# Listing for locating described items:
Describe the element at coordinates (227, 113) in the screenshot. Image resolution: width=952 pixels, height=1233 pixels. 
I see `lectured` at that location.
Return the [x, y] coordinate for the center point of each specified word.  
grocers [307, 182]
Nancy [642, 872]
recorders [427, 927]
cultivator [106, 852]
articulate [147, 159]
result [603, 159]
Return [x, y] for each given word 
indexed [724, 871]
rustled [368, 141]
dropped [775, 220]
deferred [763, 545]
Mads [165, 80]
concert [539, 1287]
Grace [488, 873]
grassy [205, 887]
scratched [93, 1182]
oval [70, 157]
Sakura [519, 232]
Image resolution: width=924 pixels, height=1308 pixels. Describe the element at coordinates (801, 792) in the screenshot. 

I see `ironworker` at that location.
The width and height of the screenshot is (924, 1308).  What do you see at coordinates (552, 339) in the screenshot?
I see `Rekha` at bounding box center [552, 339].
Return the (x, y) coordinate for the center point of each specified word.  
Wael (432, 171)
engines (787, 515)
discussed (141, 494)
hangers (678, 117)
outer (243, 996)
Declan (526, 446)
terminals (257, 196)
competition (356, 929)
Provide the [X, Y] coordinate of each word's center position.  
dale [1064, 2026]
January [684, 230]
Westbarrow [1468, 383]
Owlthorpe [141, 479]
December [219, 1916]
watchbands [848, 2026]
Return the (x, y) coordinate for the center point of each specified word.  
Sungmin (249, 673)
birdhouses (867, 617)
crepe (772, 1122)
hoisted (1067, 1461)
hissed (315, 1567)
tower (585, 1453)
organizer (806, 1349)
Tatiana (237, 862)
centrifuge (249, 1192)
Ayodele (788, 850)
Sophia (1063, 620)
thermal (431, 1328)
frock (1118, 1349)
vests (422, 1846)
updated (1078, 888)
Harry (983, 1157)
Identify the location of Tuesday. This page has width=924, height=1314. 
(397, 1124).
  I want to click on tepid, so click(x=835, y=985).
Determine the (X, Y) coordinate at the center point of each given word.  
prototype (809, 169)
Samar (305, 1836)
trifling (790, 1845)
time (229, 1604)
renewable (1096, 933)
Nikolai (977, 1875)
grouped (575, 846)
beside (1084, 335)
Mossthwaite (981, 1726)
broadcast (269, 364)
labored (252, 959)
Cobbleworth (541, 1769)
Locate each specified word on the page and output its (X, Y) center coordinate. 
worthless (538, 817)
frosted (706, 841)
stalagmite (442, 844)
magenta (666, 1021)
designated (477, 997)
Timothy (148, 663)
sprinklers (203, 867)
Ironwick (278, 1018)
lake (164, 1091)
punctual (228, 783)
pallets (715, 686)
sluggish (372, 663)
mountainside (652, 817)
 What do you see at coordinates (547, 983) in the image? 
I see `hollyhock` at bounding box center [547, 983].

# Prompt:
Reproduce the entire listing above, substituting "listed word" for each occurrence of "specified word" and keeping every other line and character unchanged.

# Task result:
Describe the element at coordinates (227, 113) in the screenshot. Image resolution: width=952 pixels, height=1233 pixels. 
I see `lectured` at that location.
Return the [x, y] coordinate for the center point of each listed word.  
grocers [307, 182]
Nancy [642, 872]
recorders [427, 927]
cultivator [106, 852]
articulate [147, 159]
result [603, 159]
Return [x, y] for each given word 
indexed [724, 871]
rustled [368, 141]
dropped [775, 220]
deferred [763, 545]
Mads [165, 80]
concert [539, 1287]
Grace [488, 873]
grassy [205, 887]
scratched [93, 1182]
oval [70, 157]
Sakura [519, 232]
Image resolution: width=924 pixels, height=1308 pixels. Describe the element at coordinates (801, 792) in the screenshot. 

I see `ironworker` at that location.
The width and height of the screenshot is (924, 1308).  What do you see at coordinates (552, 339) in the screenshot?
I see `Rekha` at bounding box center [552, 339].
Return the (x, y) coordinate for the center point of each listed word.  
Wael (432, 171)
engines (787, 515)
discussed (141, 494)
hangers (678, 117)
outer (243, 996)
Declan (526, 446)
terminals (257, 196)
competition (356, 929)
Provide the [X, Y] coordinate of each word's center position.  
dale [1064, 2026]
January [684, 230]
Westbarrow [1468, 383]
Owlthorpe [141, 479]
December [219, 1916]
watchbands [848, 2026]
Return the (x, y) coordinate for the center point of each listed word.  
Sungmin (249, 673)
birdhouses (867, 617)
crepe (772, 1122)
hoisted (1067, 1461)
hissed (315, 1567)
tower (585, 1453)
organizer (806, 1349)
Tatiana (237, 862)
centrifuge (249, 1192)
Ayodele (788, 850)
Sophia (1063, 620)
thermal (431, 1328)
frock (1118, 1349)
vests (422, 1846)
updated (1078, 888)
Harry (983, 1157)
Identify the location of Tuesday. This page has width=924, height=1314. 
(397, 1124).
  I want to click on tepid, so click(x=835, y=985).
Determine the (X, Y) coordinate at the center point of each given word.  
prototype (809, 169)
Samar (305, 1836)
trifling (790, 1845)
time (229, 1604)
renewable (1096, 933)
Nikolai (977, 1875)
grouped (575, 846)
beside (1084, 335)
Mossthwaite (981, 1726)
broadcast (269, 364)
labored (252, 959)
Cobbleworth (541, 1769)
Locate each listed word on the page and output its (X, Y) center coordinate. 
worthless (538, 817)
frosted (706, 841)
stalagmite (442, 844)
magenta (666, 1021)
designated (477, 997)
Timothy (148, 663)
sprinklers (203, 867)
Ironwick (278, 1018)
lake (164, 1091)
punctual (228, 783)
pallets (715, 686)
sluggish (372, 663)
mountainside (652, 817)
 What do you see at coordinates (547, 983) in the image? 
I see `hollyhock` at bounding box center [547, 983].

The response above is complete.